→ HOW TO COMPLETE THIS TASK
Once the line holding "D2: zener 3.3V" is found in the entries below, restate it and each line after it word for word, with no pictures.

→ STORED DATA
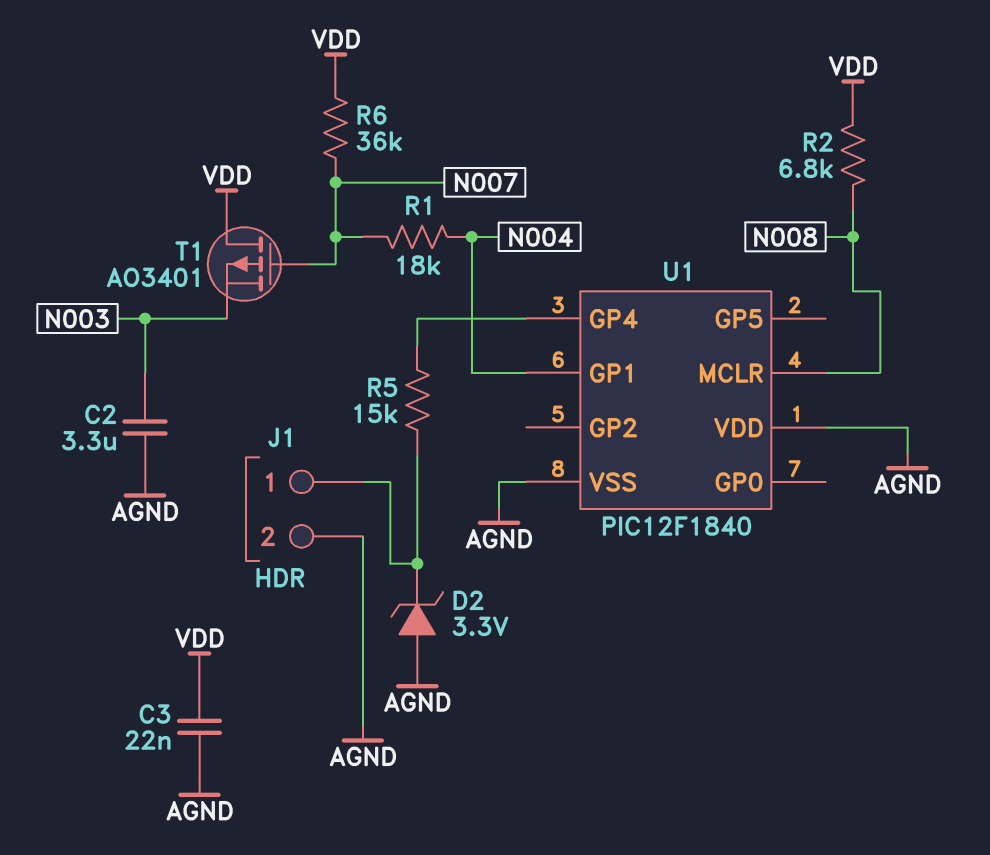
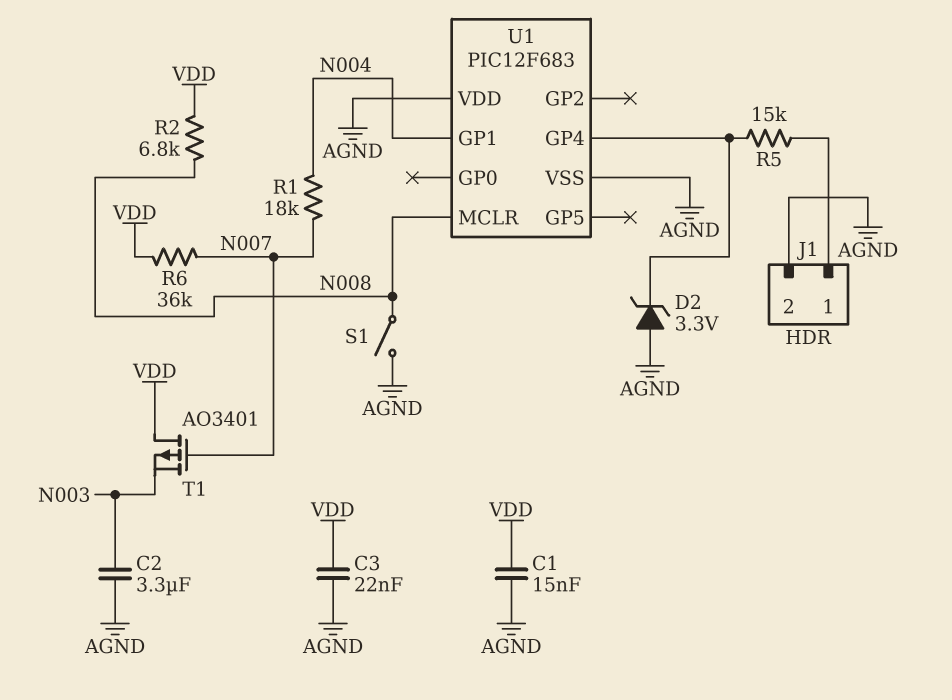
C1: none -> 15nF (AGND, VDD)
D2: zener 3.3V (A AGND, K J1/1) -> zener 3.3V (A AGND, K U1/GP4)
S1: none -> switch (AGND, N008)
U1: PIC12F1840 -> PIC12F683

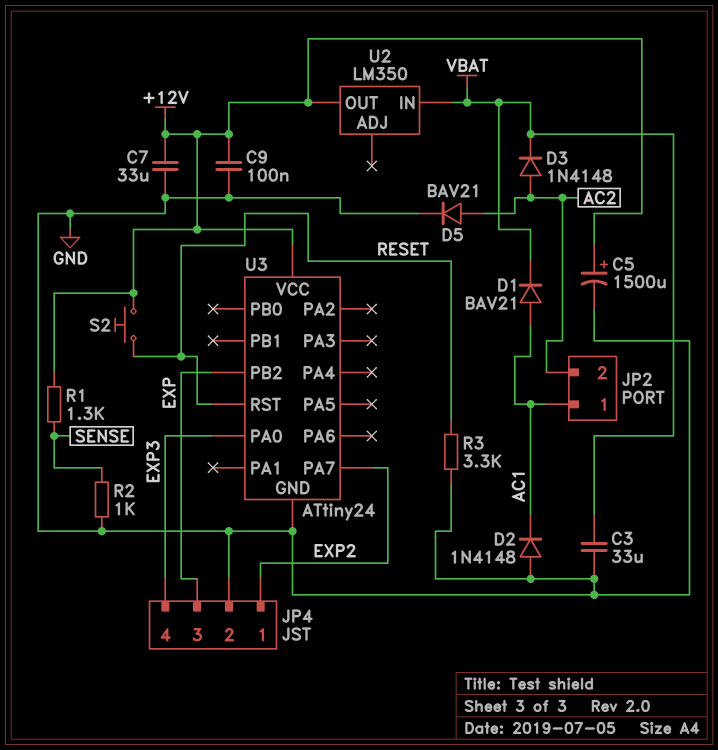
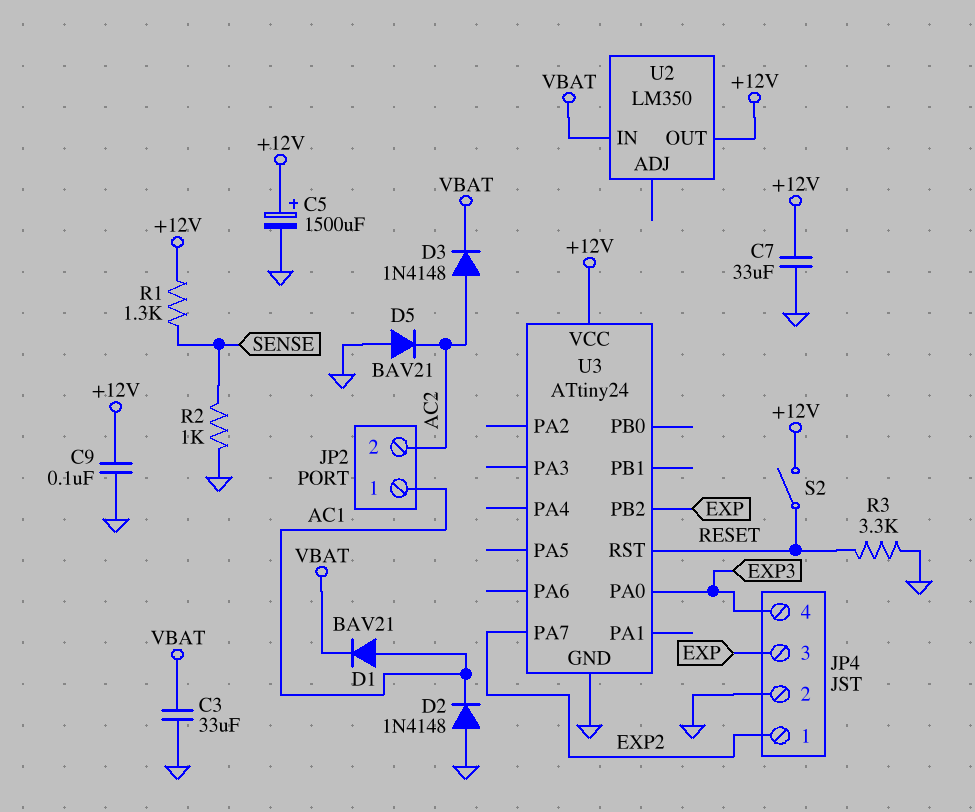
D5: diode BAV21 (A AC2, K GND) -> diode BAV21 (A GND, K AC2)
S2: button (+12V, RESET) -> switch (+12V, RESET)

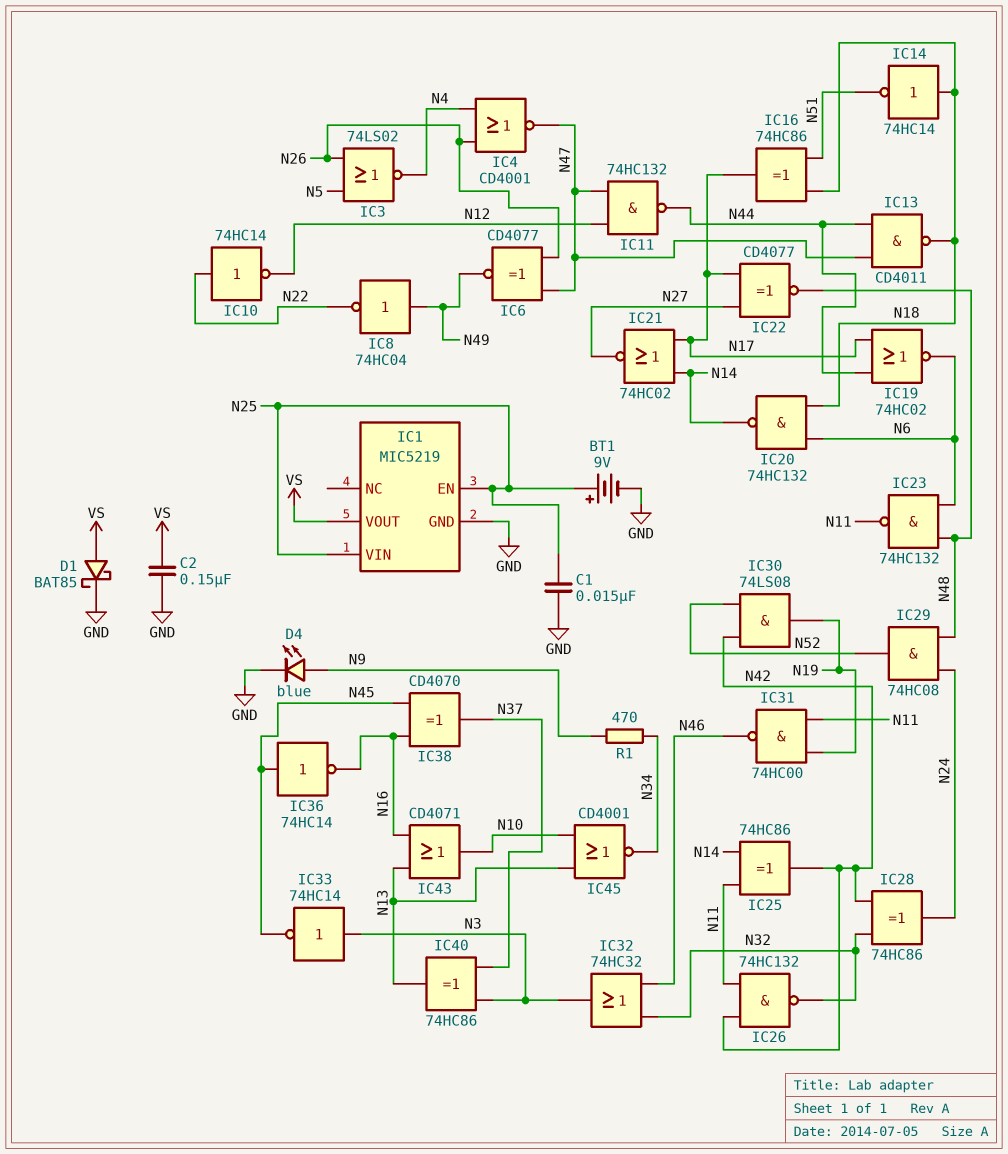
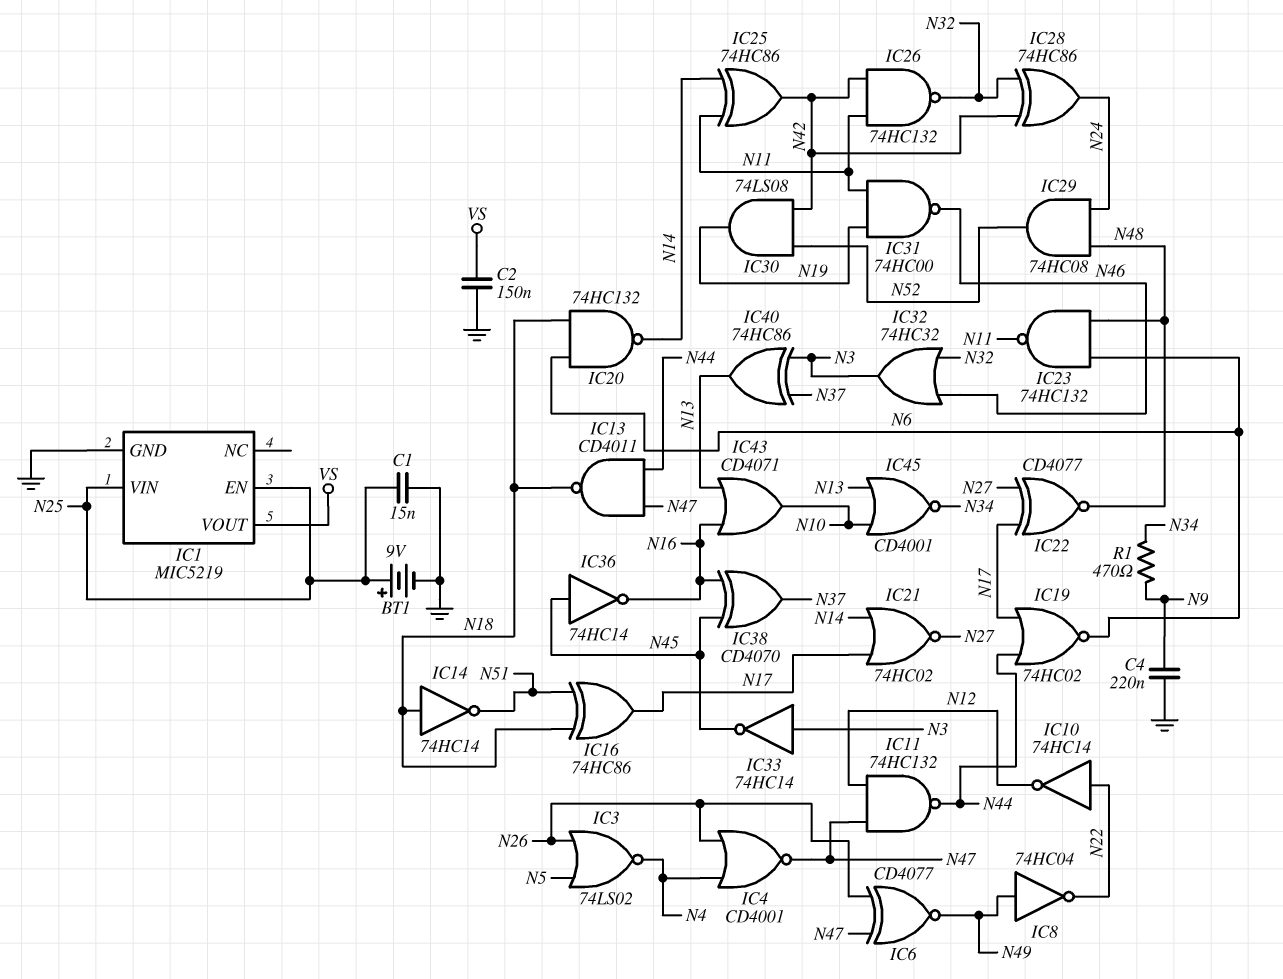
C4: none -> 220nF (GND, N9)
D1: schottky BAT85 (A VS, K GND) -> none
D4: LED blue (A N9, K GND) -> none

→ EXERCISE SOLUTION
D2: zener 3.3V (A AGND, K J1/1) -> zener 3.3V (A AGND, K U1/GP4)
S1: none -> switch (AGND, N008)
U1: PIC12F1840 -> PIC12F683

D5: diode BAV21 (A AC2, K GND) -> diode BAV21 (A GND, K AC2)
S2: button (+12V, RESET) -> switch (+12V, RESET)

C4: none -> 220nF (GND, N9)
D1: schottky BAT85 (A VS, K GND) -> none
D4: LED blue (A N9, K GND) -> none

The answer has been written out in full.